**Exercise details**.
Restate the full listing word for word and leave the pictures out.

**Provided information**.

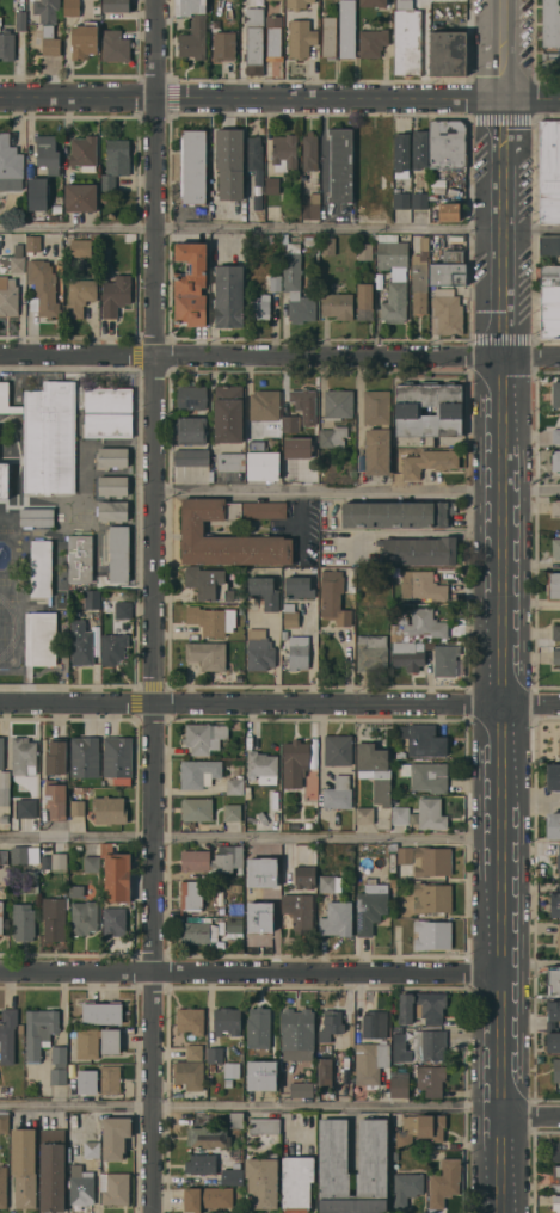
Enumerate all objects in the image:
building: (373, 2)
building: (297, 4)
building: (117, 5)
building: (71, 7)
building: (47, 11)
building: (21, 19)
building: (0, 20)
building: (551, 22)
building: (193, 28)
building: (348, 28)
building: (329, 36)
building: (274, 37)
building: (301, 37)
building: (407, 38)
building: (84, 40)
building: (254, 41)
building: (373, 42)
building: (7, 45)
building: (115, 45)
building: (224, 45)
building: (51, 46)
building: (449, 53)
building: (551, 62)
road: (280, 96)
building: (448, 144)
building: (420, 148)
building: (47, 150)
building: (310, 151)
building: (84, 152)
building: (284, 152)
building: (401, 155)
building: (9, 161)
building: (116, 162)
building: (230, 162)
road: (322, 162)
building: (341, 164)
building: (194, 165)
building: (256, 167)
building: (549, 171)
building: (272, 185)
building: (37, 193)
building: (81, 197)
building: (104, 197)
building: (420, 199)
building: (402, 200)
building: (311, 206)
building: (57, 208)
building: (449, 211)
building: (111, 214)
road: (358, 227)
road: (78, 228)
building: (311, 240)
building: (33, 243)
building: (328, 245)
building: (549, 245)
building: (81, 247)
building: (365, 250)
building: (13, 260)
building: (449, 268)
building: (191, 269)
building: (394, 275)
building: (550, 275)
building: (420, 277)
building: (297, 285)
building: (43, 288)
building: (116, 294)
building: (80, 295)
building: (229, 295)
building: (8, 296)
building: (365, 301)
building: (338, 305)
building: (258, 306)
building: (190, 311)
building: (550, 311)
building: (447, 312)
road: (279, 360)
building: (556, 394)
road: (359, 395)
building: (4, 396)
building: (192, 396)
building: (338, 403)
building: (265, 404)
building: (304, 404)
building: (16, 408)
building: (108, 410)
building: (408, 410)
building: (228, 413)
building: (291, 423)
building: (191, 429)
building: (377, 433)
building: (555, 435)
building: (333, 436)
building: (50, 437)
building: (296, 447)
building: (113, 456)
building: (192, 457)
building: (555, 460)
building: (231, 461)
building: (429, 461)
building: (261, 462)
building: (4, 479)
building: (113, 485)
road: (358, 491)
building: (556, 506)
building: (112, 510)
building: (396, 514)
building: (37, 516)
road: (300, 521)
building: (194, 527)
road: (430, 534)
building: (556, 547)
building: (419, 550)
building: (119, 553)
building: (80, 558)
building: (41, 567)
building: (209, 583)
building: (423, 585)
building: (553, 585)
building: (298, 586)
building: (264, 592)
building: (91, 598)
building: (334, 598)
road: (531, 602)
road: (157, 606)
road: (502, 606)
building: (123, 608)
building: (290, 615)
building: (212, 619)
building: (361, 622)
building: (420, 627)
building: (556, 631)
building: (284, 633)
building: (41, 638)
building: (84, 642)
building: (114, 647)
building: (260, 650)
building: (299, 652)
building: (372, 652)
building: (207, 653)
building: (556, 656)
building: (408, 657)
road: (280, 703)
building: (204, 737)
building: (423, 739)
building: (250, 740)
building: (559, 746)
building: (338, 749)
building: (1, 752)
building: (24, 755)
building: (57, 756)
building: (85, 756)
building: (118, 756)
building: (295, 761)
building: (261, 764)
building: (375, 770)
building: (199, 773)
building: (427, 775)
building: (553, 776)
building: (235, 785)
building: (4, 786)
building: (339, 792)
building: (238, 798)
building: (56, 799)
road: (531, 802)
building: (27, 807)
building: (77, 807)
building: (197, 808)
building: (109, 809)
building: (232, 811)
building: (431, 813)
building: (401, 814)
building: (364, 815)
building: (4, 817)
building: (285, 824)
building: (308, 824)
building: (553, 825)
road: (251, 839)
building: (393, 846)
building: (24, 854)
building: (406, 854)
building: (3, 856)
building: (212, 859)
building: (59, 860)
building: (558, 860)
building: (46, 861)
building: (432, 861)
building: (92, 862)
building: (261, 872)
building: (117, 874)
building: (305, 876)
building: (30, 881)
building: (393, 882)
building: (331, 883)
building: (237, 887)
building: (76, 890)
building: (191, 895)
building: (433, 897)
building: (258, 903)
building: (555, 904)
building: (237, 907)
building: (371, 907)
building: (301, 912)
building: (1, 915)
building: (54, 917)
building: (84, 917)
building: (337, 918)
building: (24, 921)
building: (114, 921)
building: (234, 926)
building: (199, 931)
building: (432, 934)
building: (558, 941)
road: (251, 971)
building: (554, 980)
building: (423, 1006)
building: (102, 1012)
building: (552, 1015)
building: (191, 1020)
building: (227, 1020)
building: (375, 1023)
building: (331, 1024)
building: (20, 1027)
building: (259, 1030)
building: (40, 1031)
building: (298, 1033)
building: (8, 1035)
building: (111, 1041)
building: (88, 1042)
building: (553, 1042)
building: (429, 1044)
building: (320, 1046)
building: (400, 1046)
building: (194, 1051)
building: (215, 1054)
building: (371, 1061)
building: (59, 1065)
building: (211, 1067)
building: (556, 1069)
building: (231, 1071)
building: (325, 1072)
building: (190, 1073)
building: (100, 1079)
building: (431, 1079)
building: (269, 1085)
building: (399, 1086)
building: (301, 1088)
road: (252, 1108)
road: (531, 1118)
building: (237, 1119)
building: (3, 1121)
building: (265, 1126)
building: (420, 1128)
building: (115, 1136)
building: (208, 1136)
building: (373, 1145)
building: (91, 1148)
building: (441, 1152)
building: (556, 1152)
building: (201, 1163)
building: (24, 1166)
building: (52, 1169)
building: (233, 1176)
building: (556, 1177)
building: (263, 1180)
building: (445, 1182)
building: (297, 1183)
building: (3, 1185)
building: (80, 1185)
building: (115, 1187)
building: (406, 1187)
building: (207, 1197)
building: (556, 1202)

**Completed exercise**.
Enumerate all objects in the image:
building: (373, 2)
building: (297, 4)
building: (117, 5)
building: (71, 7)
building: (47, 11)
building: (21, 19)
building: (0, 20)
building: (551, 22)
building: (193, 28)
building: (348, 28)
building: (329, 36)
building: (274, 37)
building: (301, 37)
building: (407, 38)
building: (84, 40)
building: (254, 41)
building: (373, 42)
building: (7, 45)
building: (115, 45)
building: (224, 45)
building: (51, 46)
building: (449, 53)
building: (551, 62)
road: (280, 96)
building: (448, 144)
building: (420, 148)
building: (47, 150)
building: (310, 151)
building: (84, 152)
building: (284, 152)
building: (401, 155)
building: (9, 161)
building: (116, 162)
building: (230, 162)
road: (322, 162)
building: (341, 164)
building: (194, 165)
building: (256, 167)
building: (549, 171)
building: (272, 185)
building: (37, 193)
building: (81, 197)
building: (104, 197)
building: (420, 199)
building: (402, 200)
building: (311, 206)
building: (57, 208)
building: (449, 211)
building: (111, 214)
road: (358, 227)
road: (78, 228)
building: (311, 240)
building: (33, 243)
building: (328, 245)
building: (549, 245)
building: (81, 247)
building: (365, 250)
building: (13, 260)
building: (449, 268)
building: (191, 269)
building: (394, 275)
building: (550, 275)
building: (420, 277)
building: (297, 285)
building: (43, 288)
building: (116, 294)
building: (80, 295)
building: (229, 295)
building: (8, 296)
building: (365, 301)
building: (338, 305)
building: (258, 306)
building: (190, 311)
building: (550, 311)
building: (447, 312)
road: (279, 360)
building: (556, 394)
road: (359, 395)
building: (4, 396)
building: (192, 396)
building: (338, 403)
building: (265, 404)
building: (304, 404)
building: (16, 408)
building: (108, 410)
building: (408, 410)
building: (228, 413)
building: (291, 423)
building: (191, 429)
building: (377, 433)
building: (555, 435)
building: (333, 436)
building: (50, 437)
building: (296, 447)
building: (113, 456)
building: (192, 457)
building: (555, 460)
building: (231, 461)
building: (429, 461)
building: (261, 462)
building: (4, 479)
building: (113, 485)
road: (358, 491)
building: (556, 506)
building: (112, 510)
building: (396, 514)
building: (37, 516)
road: (300, 521)
building: (194, 527)
road: (430, 534)
building: (556, 547)
building: (419, 550)
building: (119, 553)
building: (80, 558)
building: (41, 567)
building: (209, 583)
building: (423, 585)
building: (553, 585)
building: (298, 586)
building: (264, 592)
building: (91, 598)
building: (334, 598)
road: (531, 602)
road: (157, 606)
road: (502, 606)
building: (123, 608)
building: (290, 615)
building: (212, 619)
building: (361, 622)
building: (420, 627)
building: (556, 631)
building: (284, 633)
building: (41, 638)
building: (84, 642)
building: (114, 647)
building: (260, 650)
building: (299, 652)
building: (372, 652)
building: (207, 653)
building: (556, 656)
building: (408, 657)
road: (280, 703)
building: (204, 737)
building: (423, 739)
building: (250, 740)
building: (559, 746)
building: (338, 749)
building: (1, 752)
building: (24, 755)
building: (57, 756)
building: (85, 756)
building: (118, 756)
building: (295, 761)
building: (261, 764)
building: (375, 770)
building: (199, 773)
building: (427, 775)
building: (553, 776)
building: (235, 785)
building: (4, 786)
building: (339, 792)
building: (238, 798)
building: (56, 799)
road: (531, 802)
building: (27, 807)
building: (77, 807)
building: (197, 808)
building: (109, 809)
building: (232, 811)
building: (431, 813)
building: (401, 814)
building: (364, 815)
building: (4, 817)
building: (285, 824)
building: (308, 824)
building: (553, 825)
road: (251, 839)
building: (393, 846)
building: (24, 854)
building: (406, 854)
building: (3, 856)
building: (212, 859)
building: (59, 860)
building: (558, 860)
building: (46, 861)
building: (432, 861)
building: (92, 862)
building: (261, 872)
building: (117, 874)
building: (305, 876)
building: (30, 881)
building: (393, 882)
building: (331, 883)
building: (237, 887)
building: (76, 890)
building: (191, 895)
building: (433, 897)
building: (258, 903)
building: (555, 904)
building: (237, 907)
building: (371, 907)
building: (301, 912)
building: (1, 915)
building: (54, 917)
building: (84, 917)
building: (337, 918)
building: (24, 921)
building: (114, 921)
building: (234, 926)
building: (199, 931)
building: (432, 934)
building: (558, 941)
road: (251, 971)
building: (554, 980)
building: (423, 1006)
building: (102, 1012)
building: (552, 1015)
building: (191, 1020)
building: (227, 1020)
building: (375, 1023)
building: (331, 1024)
building: (20, 1027)
building: (259, 1030)
building: (40, 1031)
building: (298, 1033)
building: (8, 1035)
building: (111, 1041)
building: (88, 1042)
building: (553, 1042)
building: (429, 1044)
building: (320, 1046)
building: (400, 1046)
building: (194, 1051)
building: (215, 1054)
building: (371, 1061)
building: (59, 1065)
building: (211, 1067)
building: (556, 1069)
building: (231, 1071)
building: (325, 1072)
building: (190, 1073)
building: (100, 1079)
building: (431, 1079)
building: (269, 1085)
building: (399, 1086)
building: (301, 1088)
road: (252, 1108)
road: (531, 1118)
building: (237, 1119)
building: (3, 1121)
building: (265, 1126)
building: (420, 1128)
building: (115, 1136)
building: (208, 1136)
building: (373, 1145)
building: (91, 1148)
building: (441, 1152)
building: (556, 1152)
building: (201, 1163)
building: (24, 1166)
building: (52, 1169)
building: (233, 1176)
building: (556, 1177)
building: (263, 1180)
building: (445, 1182)
building: (297, 1183)
building: (3, 1185)
building: (80, 1185)
building: (115, 1187)
building: (406, 1187)
building: (207, 1197)
building: (556, 1202)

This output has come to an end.